- _Instructions for the task_: Each line of the records below that holds "traffic" should be copied out.

[Opening Records to process section]

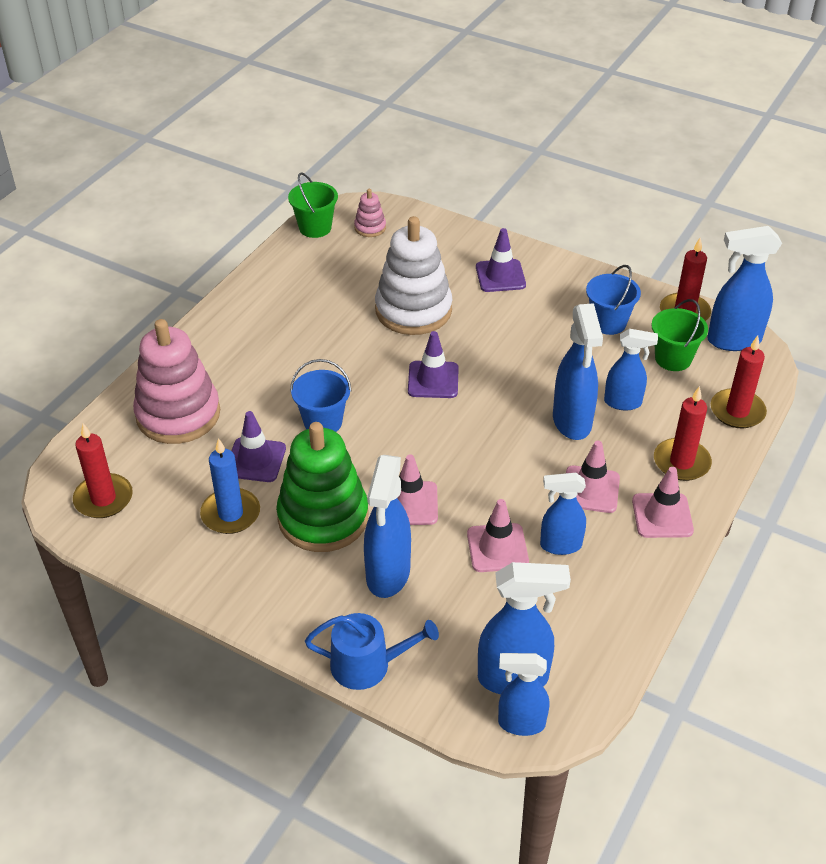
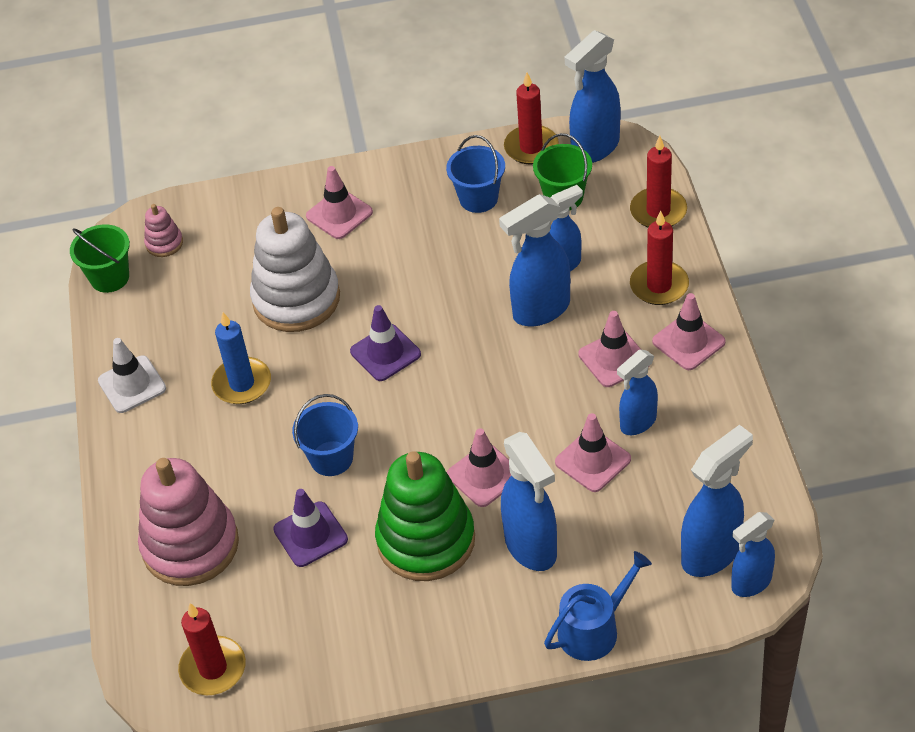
camera: 35 degrees left, 5 degrees up
blue candle [200,438,260,534] -> blue candle moved to [211,312,271,404]
purple traffic cone [476,228,526,292] -> pink traffic cone [306,166,373,239]
blue spray bottle [553,303,603,440] -> blue spray bottle turned 105 degrees clockwise [499,194,570,326]
none -> white traffic cone [98,338,166,413]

[Closing Records to process section]

- _Response to this exercise_:
purple traffic cone [476,228,526,292] -> pink traffic cone [306,166,373,239]
none -> white traffic cone [98,338,166,413]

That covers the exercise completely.